-- Exercise --
Transcribe the stretch of entries below from the line with "red circle: (39, 71) -> (53, 117), moved" through the line with "black trapezoid: (569, 289)", exactly and with both ends included; leave out all other lines.

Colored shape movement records
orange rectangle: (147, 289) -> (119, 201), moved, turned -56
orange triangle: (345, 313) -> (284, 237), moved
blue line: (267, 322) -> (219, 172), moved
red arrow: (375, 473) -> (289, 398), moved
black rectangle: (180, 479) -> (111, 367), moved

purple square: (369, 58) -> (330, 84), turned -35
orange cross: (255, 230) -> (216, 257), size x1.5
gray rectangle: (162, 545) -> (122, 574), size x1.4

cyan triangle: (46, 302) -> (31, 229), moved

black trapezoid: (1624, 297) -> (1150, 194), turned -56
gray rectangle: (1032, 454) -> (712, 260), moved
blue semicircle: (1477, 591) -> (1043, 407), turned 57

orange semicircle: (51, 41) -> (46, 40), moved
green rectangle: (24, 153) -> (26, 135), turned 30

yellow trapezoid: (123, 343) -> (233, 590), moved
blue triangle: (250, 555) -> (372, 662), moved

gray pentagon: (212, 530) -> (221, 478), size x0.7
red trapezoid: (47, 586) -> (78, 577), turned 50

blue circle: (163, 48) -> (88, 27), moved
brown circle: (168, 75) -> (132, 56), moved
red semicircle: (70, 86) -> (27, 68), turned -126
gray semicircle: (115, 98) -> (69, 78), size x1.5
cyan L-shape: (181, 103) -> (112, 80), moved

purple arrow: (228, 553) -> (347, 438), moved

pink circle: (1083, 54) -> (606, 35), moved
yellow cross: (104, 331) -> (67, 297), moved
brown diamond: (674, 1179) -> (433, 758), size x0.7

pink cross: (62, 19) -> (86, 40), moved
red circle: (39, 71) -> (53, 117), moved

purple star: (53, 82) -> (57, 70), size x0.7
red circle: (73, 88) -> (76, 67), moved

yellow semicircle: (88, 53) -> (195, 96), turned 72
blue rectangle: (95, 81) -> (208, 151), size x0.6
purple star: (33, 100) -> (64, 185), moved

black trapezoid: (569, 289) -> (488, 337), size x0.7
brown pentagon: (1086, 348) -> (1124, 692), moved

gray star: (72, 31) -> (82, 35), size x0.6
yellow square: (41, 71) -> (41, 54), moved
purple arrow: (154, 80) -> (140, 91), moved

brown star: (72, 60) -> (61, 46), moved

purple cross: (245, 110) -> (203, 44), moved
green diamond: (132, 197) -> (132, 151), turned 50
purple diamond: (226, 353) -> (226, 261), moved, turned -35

-- Answer below --
red circle: (39, 71) -> (53, 117), moved

purple star: (53, 82) -> (57, 70), size x0.7
red circle: (73, 88) -> (76, 67), moved

yellow semicircle: (88, 53) -> (195, 96), turned 72
blue rectangle: (95, 81) -> (208, 151), size x0.6
purple star: (33, 100) -> (64, 185), moved

black trapezoid: (569, 289) -> (488, 337), size x0.7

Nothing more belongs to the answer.